• [TASK TO CARRY OUT]: Reproduce the entries that follow precisely, setting aside any images.

• [DATA FOR THIS TASK]:
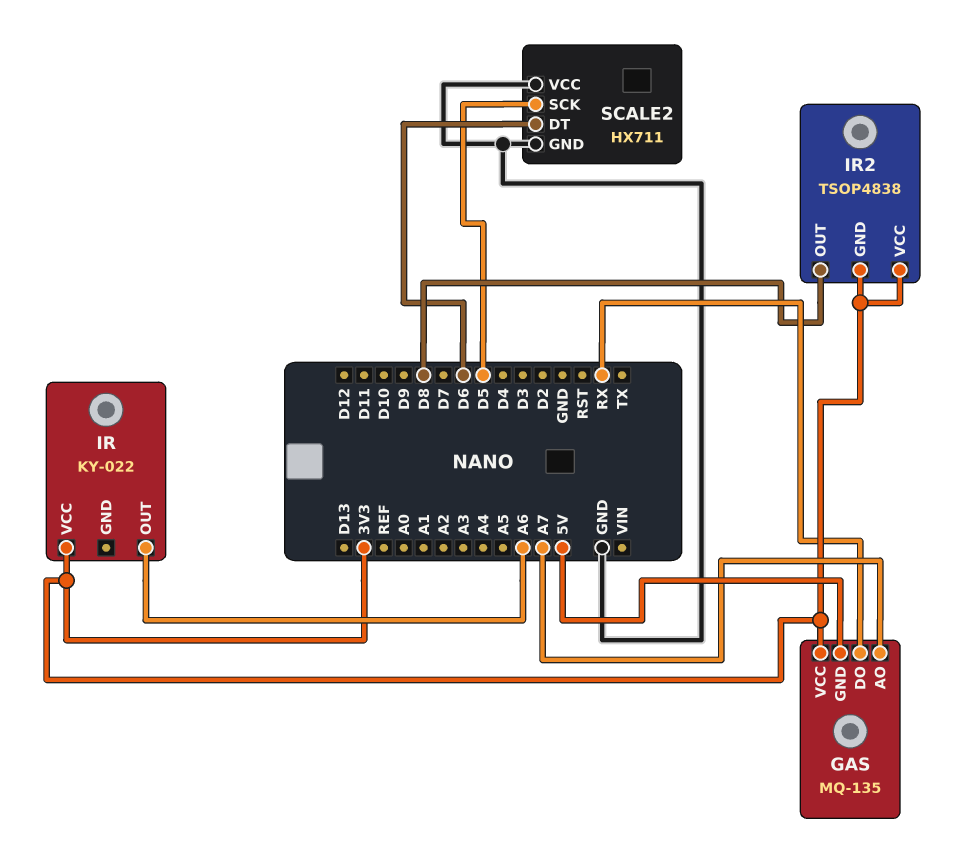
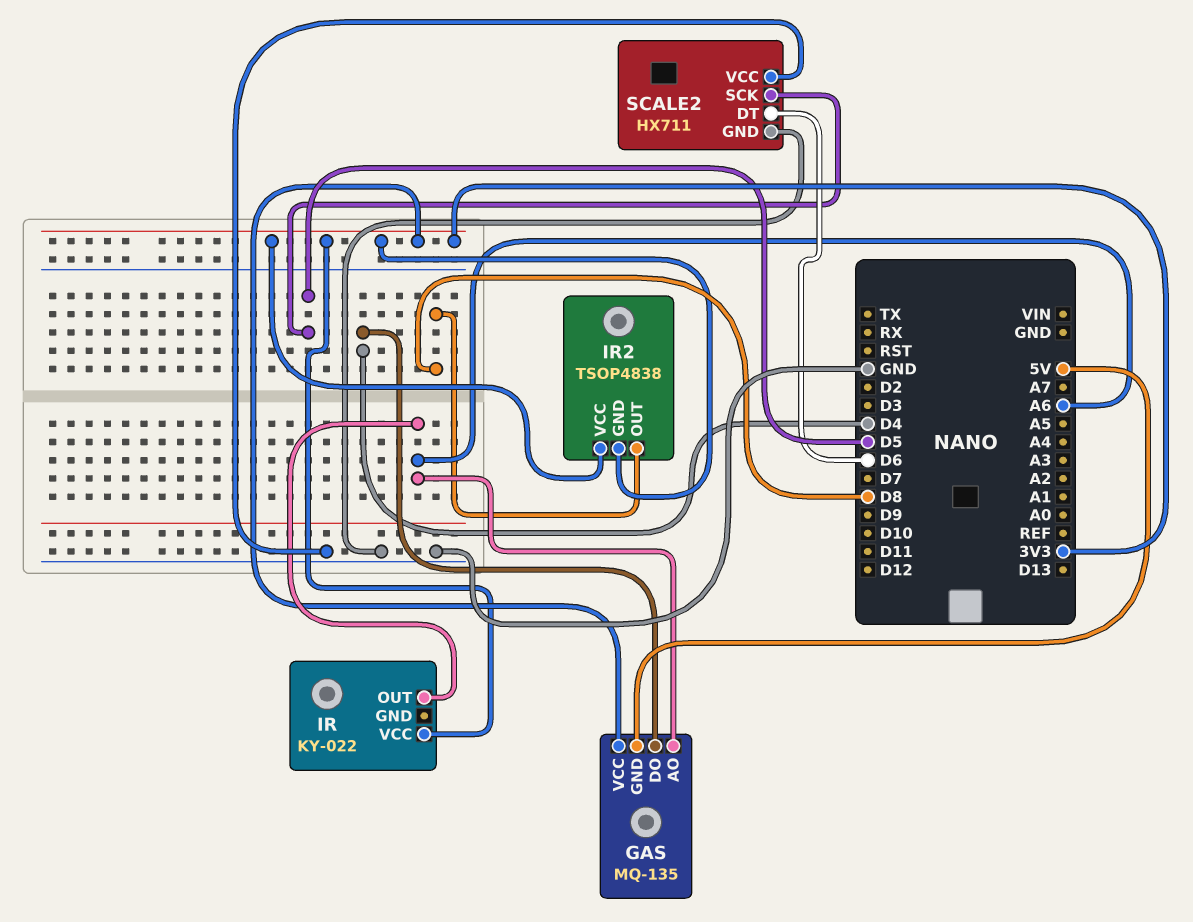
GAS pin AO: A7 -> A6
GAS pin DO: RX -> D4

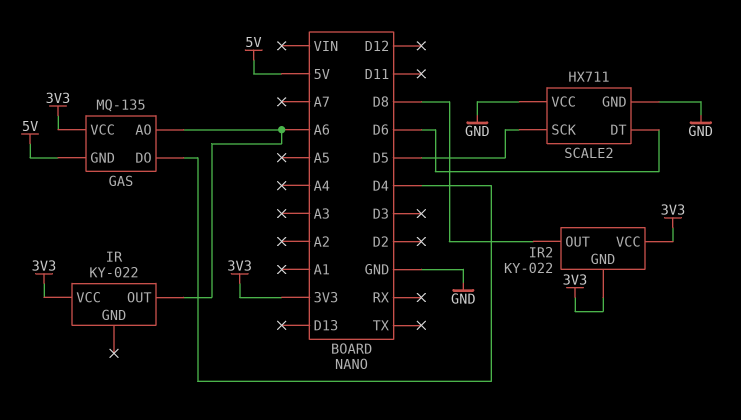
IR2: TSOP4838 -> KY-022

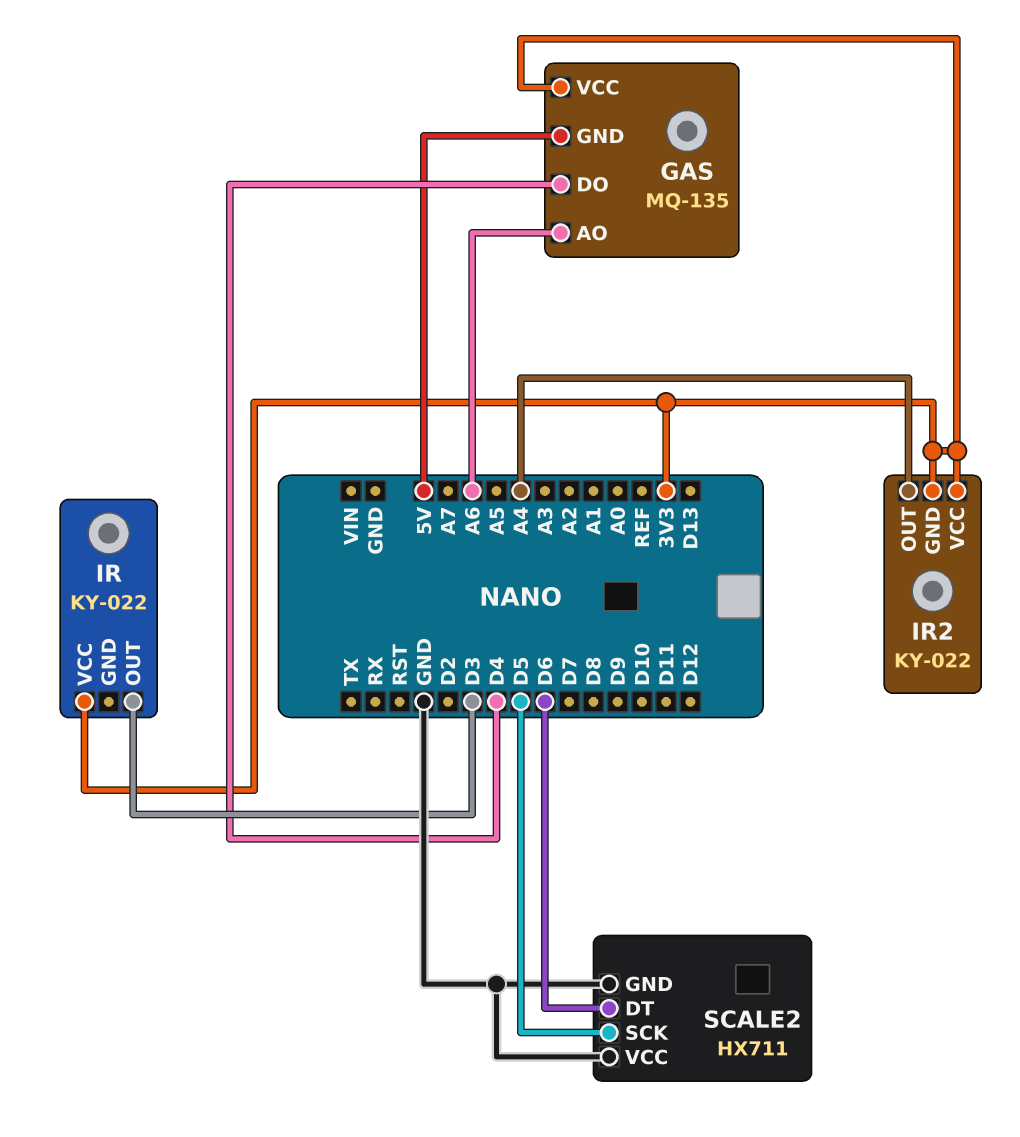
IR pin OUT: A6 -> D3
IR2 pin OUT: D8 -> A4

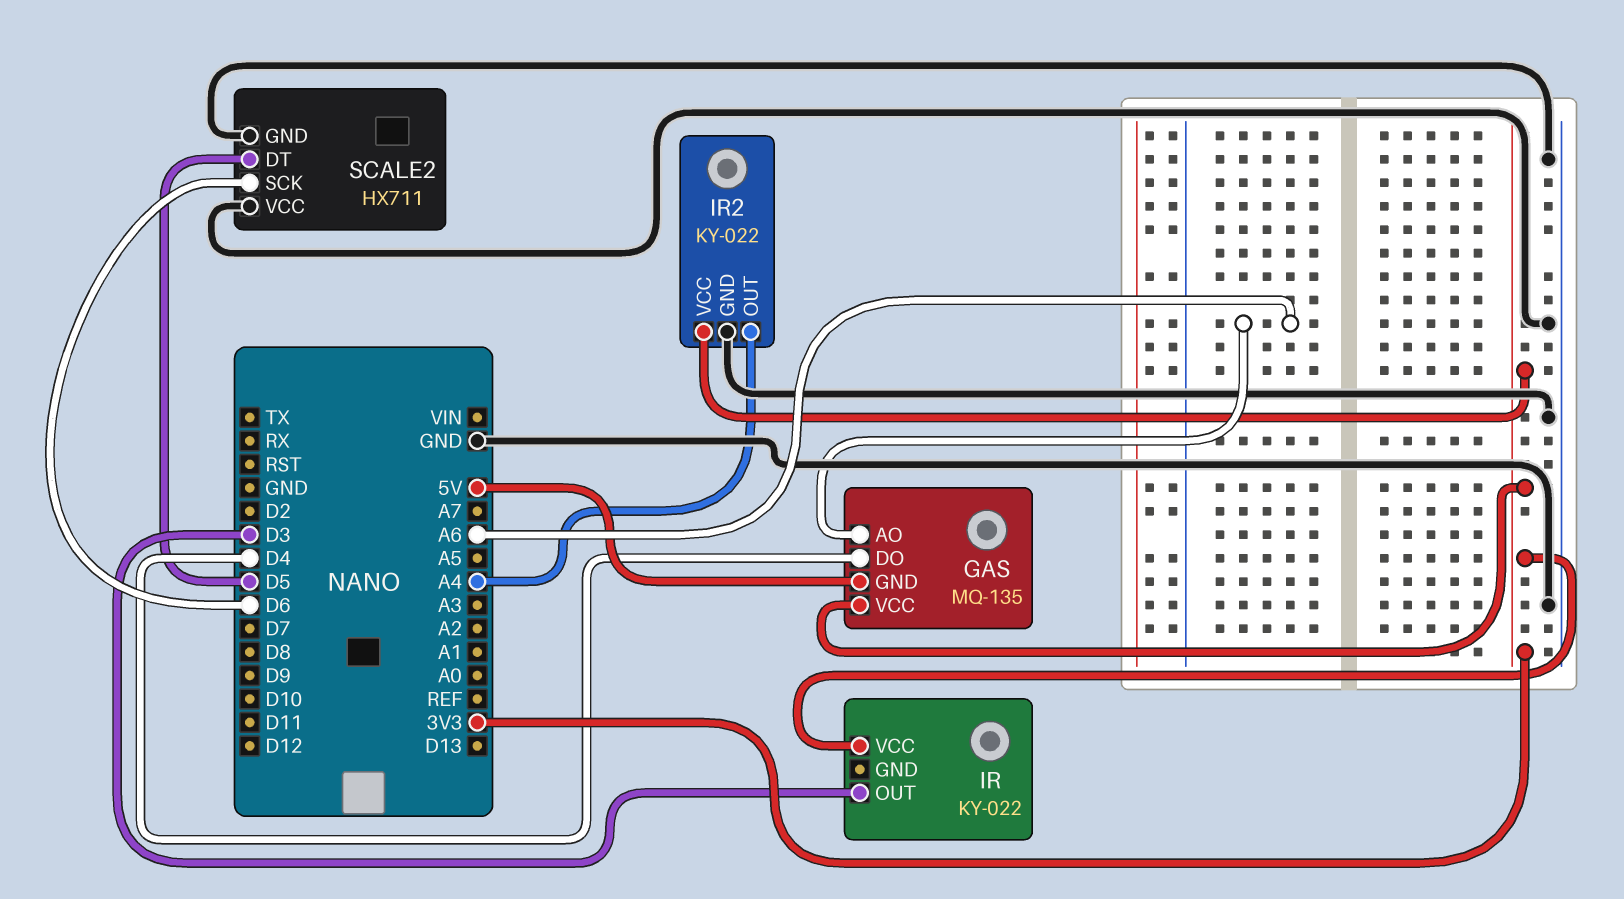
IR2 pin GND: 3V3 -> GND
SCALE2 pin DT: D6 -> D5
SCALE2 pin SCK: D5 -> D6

• [EXPECTED OUTPUT]:
GAS pin AO: A7 -> A6
GAS pin DO: RX -> D4

IR2: TSOP4838 -> KY-022

IR pin OUT: A6 -> D3
IR2 pin OUT: D8 -> A4

IR2 pin GND: 3V3 -> GND
SCALE2 pin DT: D6 -> D5
SCALE2 pin SCK: D5 -> D6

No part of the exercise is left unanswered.